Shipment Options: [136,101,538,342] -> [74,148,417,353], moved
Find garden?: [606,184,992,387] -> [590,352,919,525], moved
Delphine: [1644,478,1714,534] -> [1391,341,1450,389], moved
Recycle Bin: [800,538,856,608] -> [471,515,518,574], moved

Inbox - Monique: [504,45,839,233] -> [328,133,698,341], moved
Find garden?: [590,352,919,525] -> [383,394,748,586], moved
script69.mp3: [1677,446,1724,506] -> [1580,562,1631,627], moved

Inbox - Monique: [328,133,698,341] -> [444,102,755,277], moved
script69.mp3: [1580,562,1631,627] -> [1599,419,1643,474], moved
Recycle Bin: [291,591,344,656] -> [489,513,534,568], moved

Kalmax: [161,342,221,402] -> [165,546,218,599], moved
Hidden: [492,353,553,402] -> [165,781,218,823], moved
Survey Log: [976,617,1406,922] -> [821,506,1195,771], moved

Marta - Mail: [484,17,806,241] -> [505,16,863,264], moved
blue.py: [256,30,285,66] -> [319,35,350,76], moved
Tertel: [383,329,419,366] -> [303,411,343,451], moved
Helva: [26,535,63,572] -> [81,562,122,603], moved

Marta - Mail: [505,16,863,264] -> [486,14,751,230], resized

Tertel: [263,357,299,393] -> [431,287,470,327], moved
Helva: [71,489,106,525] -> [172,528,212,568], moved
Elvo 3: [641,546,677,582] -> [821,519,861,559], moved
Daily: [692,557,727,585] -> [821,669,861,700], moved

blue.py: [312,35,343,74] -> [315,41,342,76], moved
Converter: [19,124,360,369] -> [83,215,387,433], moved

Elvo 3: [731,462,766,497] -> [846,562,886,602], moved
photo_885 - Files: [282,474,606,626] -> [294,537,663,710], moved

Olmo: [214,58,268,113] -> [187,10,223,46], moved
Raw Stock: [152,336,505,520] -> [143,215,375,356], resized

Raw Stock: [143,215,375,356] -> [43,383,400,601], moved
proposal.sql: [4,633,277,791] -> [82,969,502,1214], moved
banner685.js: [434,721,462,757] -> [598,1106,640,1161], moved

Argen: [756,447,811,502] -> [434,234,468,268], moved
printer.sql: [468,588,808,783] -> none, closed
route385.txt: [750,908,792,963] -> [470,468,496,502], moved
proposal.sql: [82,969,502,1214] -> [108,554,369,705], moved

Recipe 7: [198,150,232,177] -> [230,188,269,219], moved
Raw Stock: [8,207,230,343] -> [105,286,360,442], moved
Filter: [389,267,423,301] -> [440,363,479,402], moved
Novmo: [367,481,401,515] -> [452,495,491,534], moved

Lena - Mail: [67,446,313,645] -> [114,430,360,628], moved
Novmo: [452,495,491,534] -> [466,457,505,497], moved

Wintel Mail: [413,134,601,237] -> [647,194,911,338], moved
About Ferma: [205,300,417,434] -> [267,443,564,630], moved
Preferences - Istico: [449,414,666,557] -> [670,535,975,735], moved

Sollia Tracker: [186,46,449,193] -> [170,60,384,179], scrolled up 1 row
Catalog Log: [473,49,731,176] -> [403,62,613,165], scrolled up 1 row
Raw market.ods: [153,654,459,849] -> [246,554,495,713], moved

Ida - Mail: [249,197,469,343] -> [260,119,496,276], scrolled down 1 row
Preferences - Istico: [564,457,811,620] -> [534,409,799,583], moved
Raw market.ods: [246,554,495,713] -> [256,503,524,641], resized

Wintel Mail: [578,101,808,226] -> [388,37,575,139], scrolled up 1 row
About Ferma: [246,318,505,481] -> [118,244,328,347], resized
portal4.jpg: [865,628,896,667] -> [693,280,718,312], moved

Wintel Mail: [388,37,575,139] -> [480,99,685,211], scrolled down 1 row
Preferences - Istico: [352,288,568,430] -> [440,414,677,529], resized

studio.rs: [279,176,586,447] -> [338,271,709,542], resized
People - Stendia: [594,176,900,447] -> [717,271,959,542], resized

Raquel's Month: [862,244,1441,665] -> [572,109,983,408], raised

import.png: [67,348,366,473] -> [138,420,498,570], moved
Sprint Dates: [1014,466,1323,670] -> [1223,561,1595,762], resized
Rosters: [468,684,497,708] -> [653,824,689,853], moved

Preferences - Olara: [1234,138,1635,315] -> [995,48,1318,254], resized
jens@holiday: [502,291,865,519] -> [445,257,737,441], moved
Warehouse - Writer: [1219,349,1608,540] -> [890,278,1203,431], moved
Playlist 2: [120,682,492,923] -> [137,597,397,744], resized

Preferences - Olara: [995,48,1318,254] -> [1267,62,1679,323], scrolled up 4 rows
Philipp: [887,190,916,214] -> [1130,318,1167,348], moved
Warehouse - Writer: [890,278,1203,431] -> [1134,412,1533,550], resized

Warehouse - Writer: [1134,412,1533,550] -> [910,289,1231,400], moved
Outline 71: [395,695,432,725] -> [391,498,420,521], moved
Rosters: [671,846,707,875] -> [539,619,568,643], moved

☆ ☆ ☆ ☆ ☆

__TASK PROMPT__. Look through the entries for the string "proposal". Every line that has it belongs in the answer.

__OUTPUT OF THE EXERCISE__.
proposal.sql: [4,633,277,791] -> [82,969,502,1214], moved
proposal.sql: [82,969,502,1214] -> [108,554,369,705], moved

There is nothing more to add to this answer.